[Given entries]

----

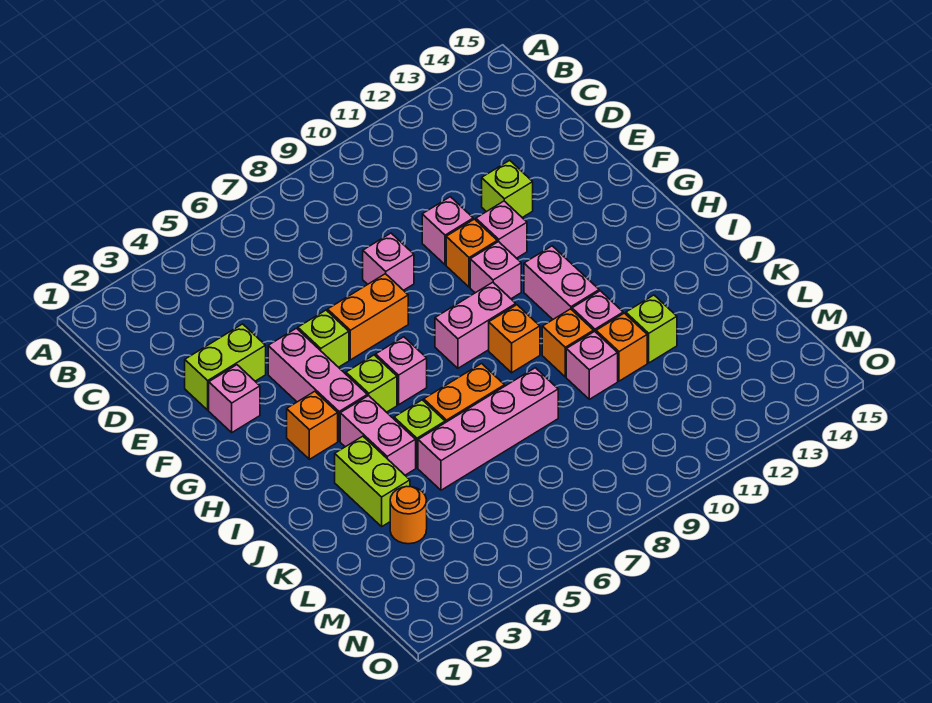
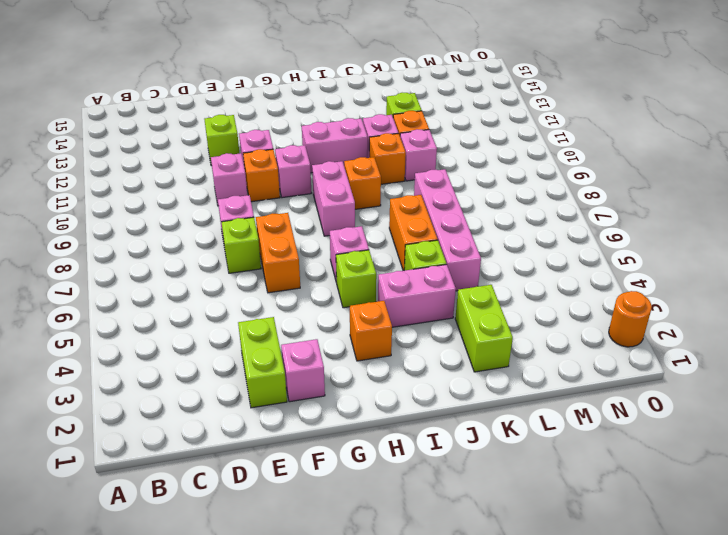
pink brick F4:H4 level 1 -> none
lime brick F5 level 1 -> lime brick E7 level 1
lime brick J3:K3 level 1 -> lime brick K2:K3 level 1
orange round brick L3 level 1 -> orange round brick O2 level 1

----

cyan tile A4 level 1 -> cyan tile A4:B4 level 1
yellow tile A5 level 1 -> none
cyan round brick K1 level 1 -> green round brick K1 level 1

----

[Required action] Scan the records above for the string "brick", then select every line that holds it.

[Answer]
pink brick F4:H4 level 1 -> none
lime brick F5 level 1 -> lime brick E7 level 1
lime brick J3:K3 level 1 -> lime brick K2:K3 level 1
orange round brick L3 level 1 -> orange round brick O2 level 1
cyan round brick K1 level 1 -> green round brick K1 level 1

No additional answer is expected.